PROBLEM TO WORK ON — When you copy the material below, keep every line exact and omit the pictures.

##############################

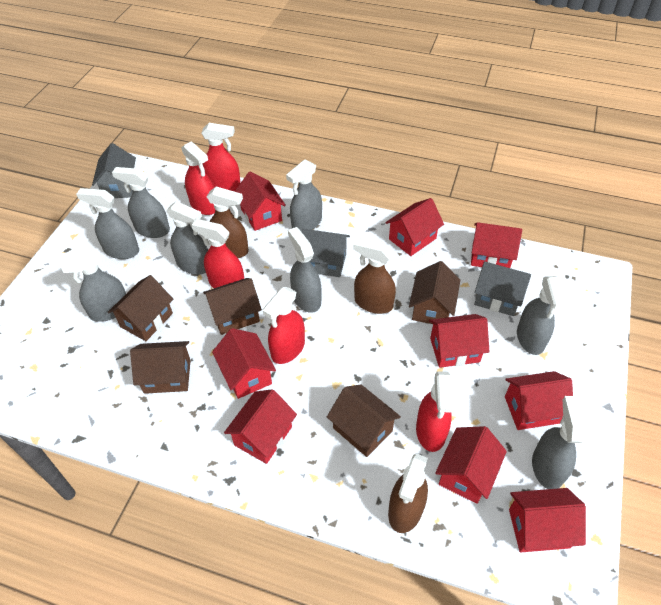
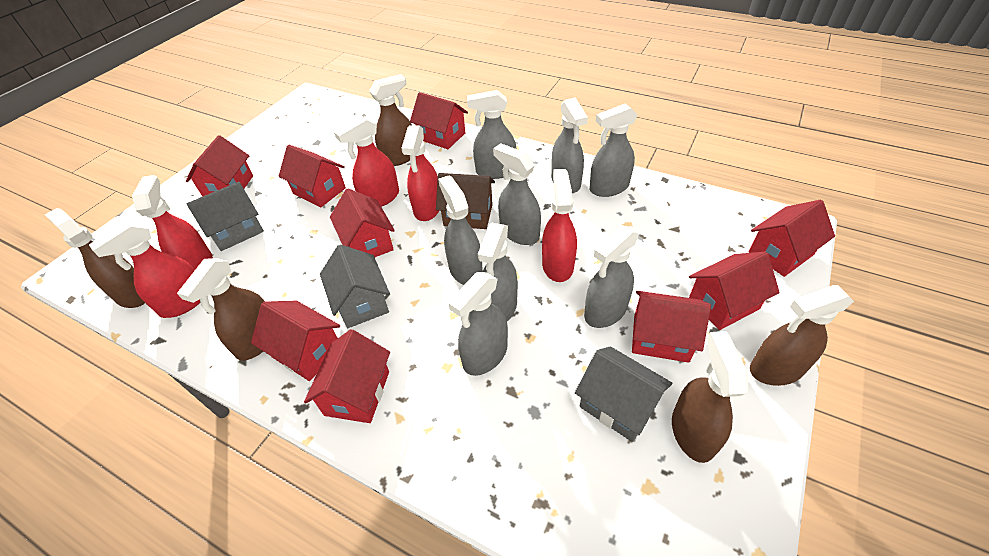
brown house: 5 -> 1
brown spray bottle: 3 -> 5

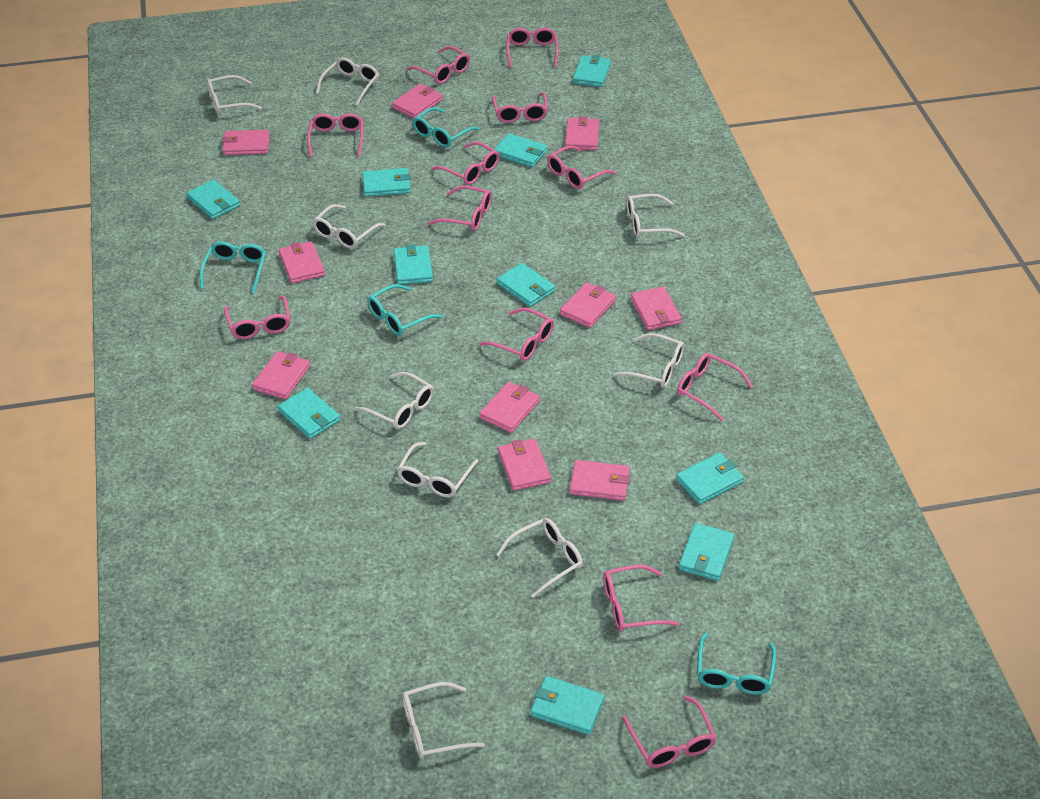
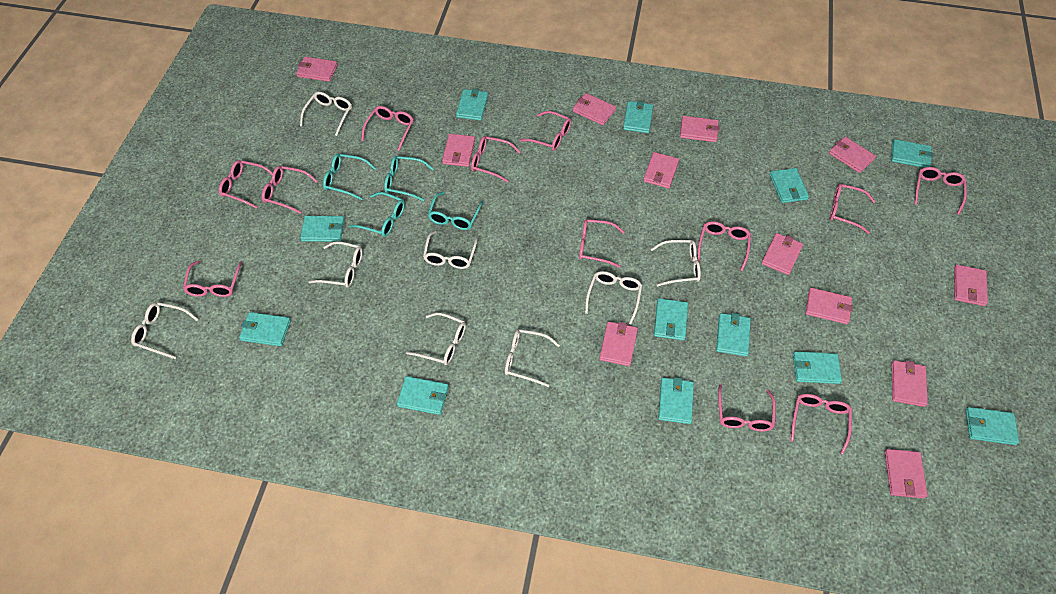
pink wallet: 10 -> 12
turquoise wallet: 10 -> 12
white glasses: 9 -> 8

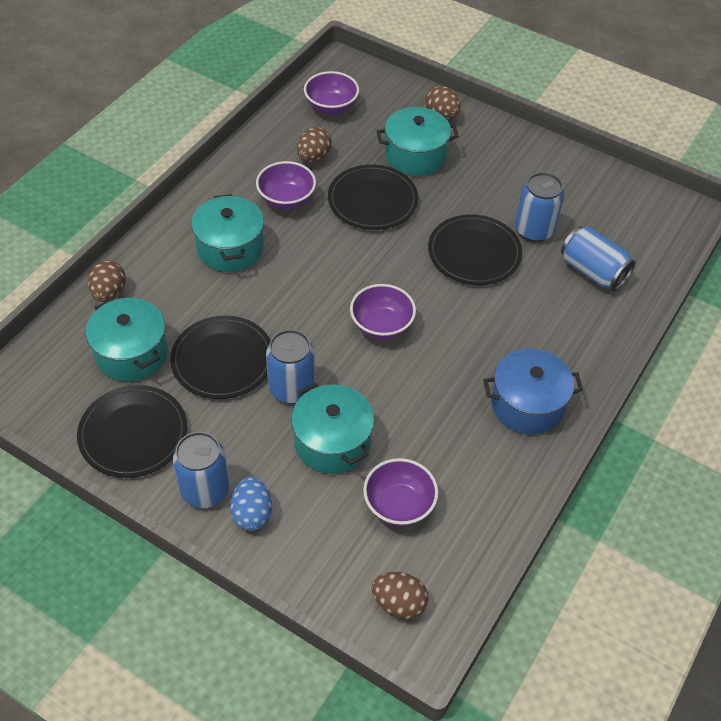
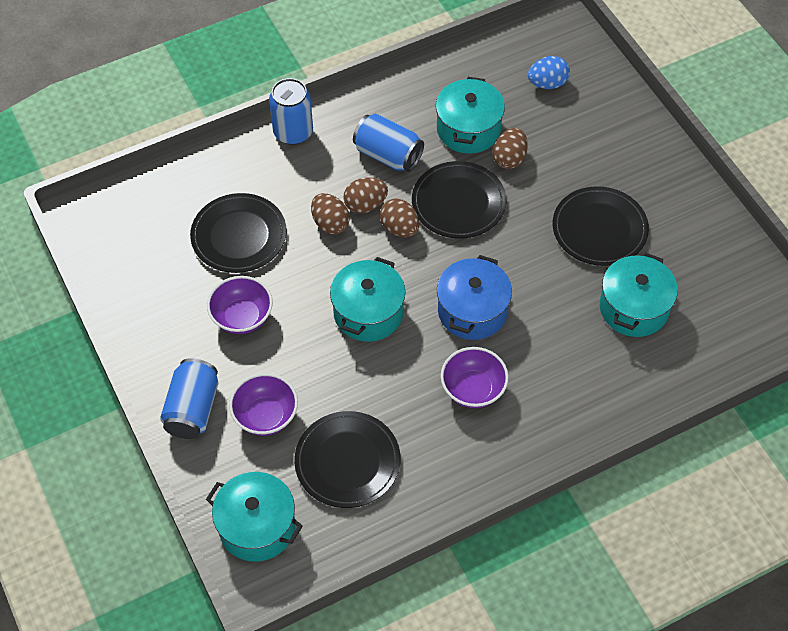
blue can: 4 -> 3
purple bowl: 4 -> 3

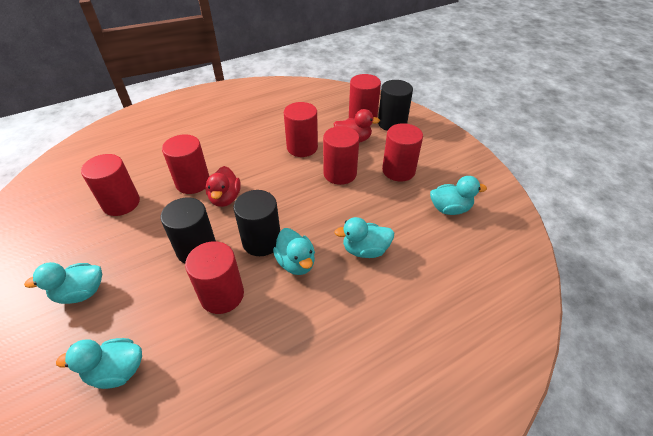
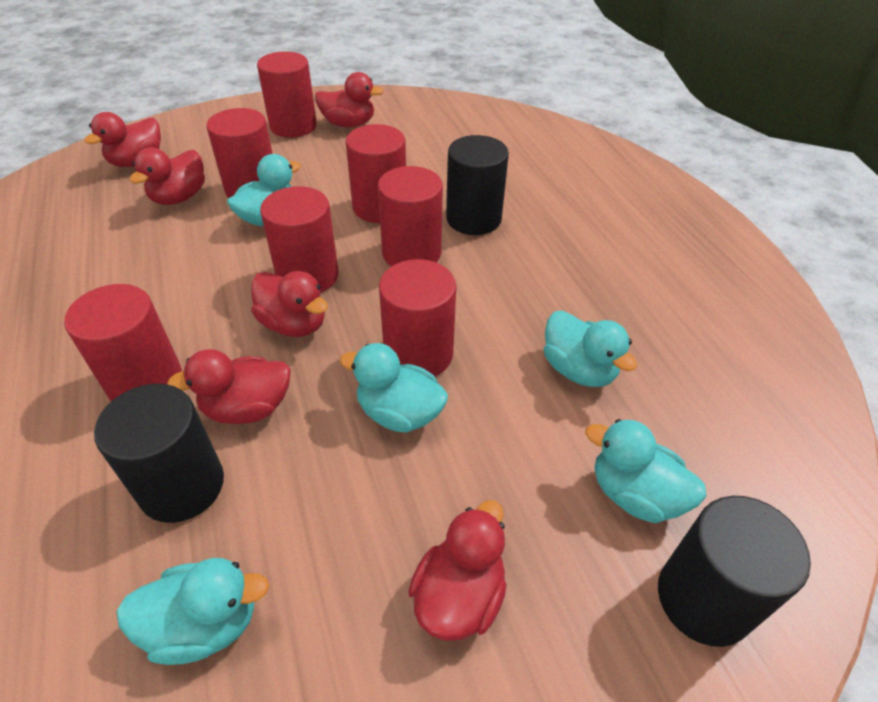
red duck: 2 -> 6

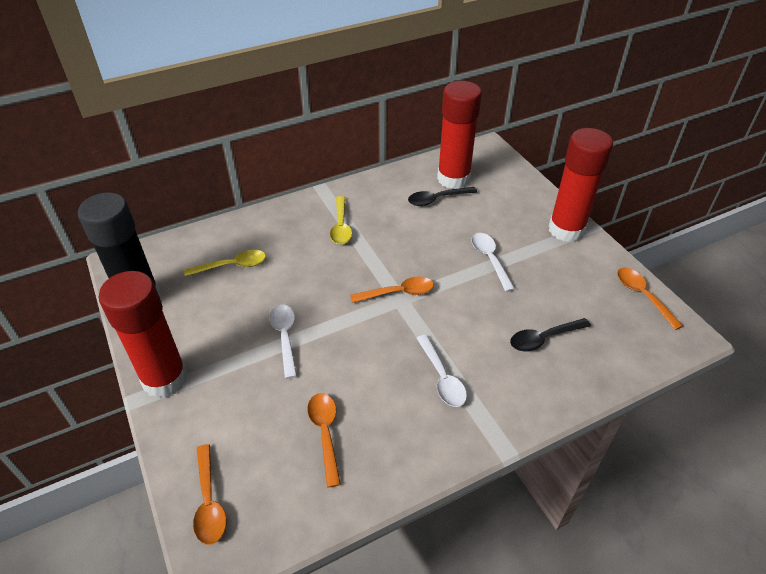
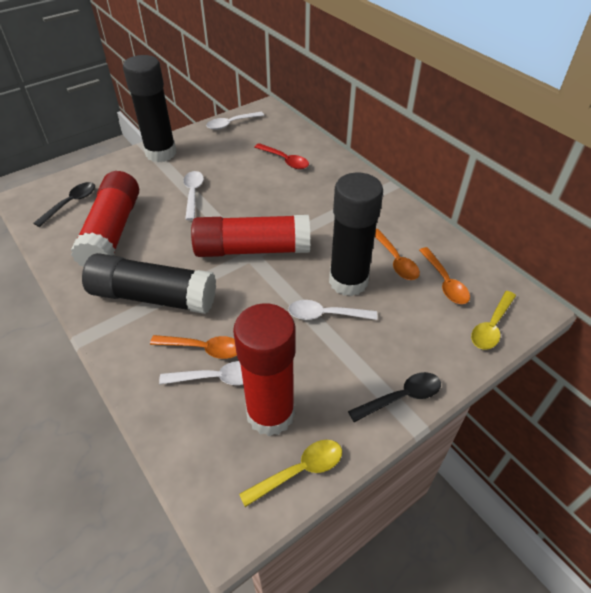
black glue stick: 1 -> 3
orange spoon: 4 -> 3
red spoon: 0 -> 1
white spoon: 3 -> 4

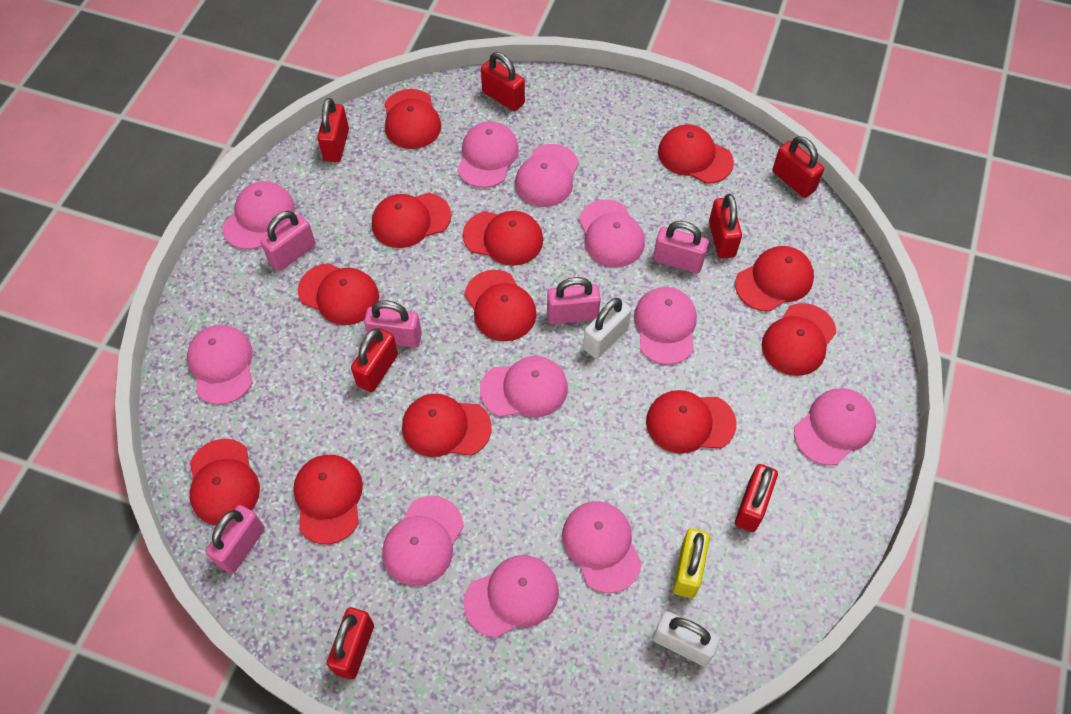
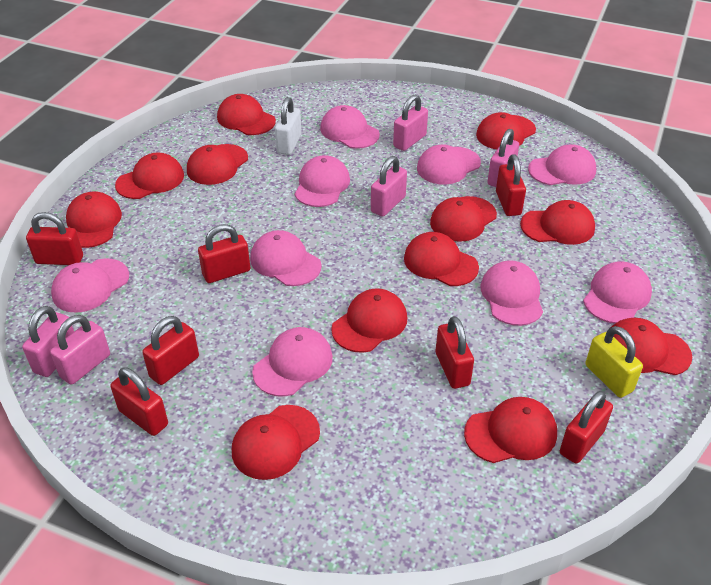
pink cap: 11 -> 9
white padlock: 2 -> 1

##############################

WORKED SOLUTION —
brown house: 5 -> 1
brown spray bottle: 3 -> 5

pink wallet: 10 -> 12
turquoise wallet: 10 -> 12
white glasses: 9 -> 8

blue can: 4 -> 3
purple bowl: 4 -> 3

red duck: 2 -> 6

black glue stick: 1 -> 3
orange spoon: 4 -> 3
red spoon: 0 -> 1
white spoon: 3 -> 4

pink cap: 11 -> 9
white padlock: 2 -> 1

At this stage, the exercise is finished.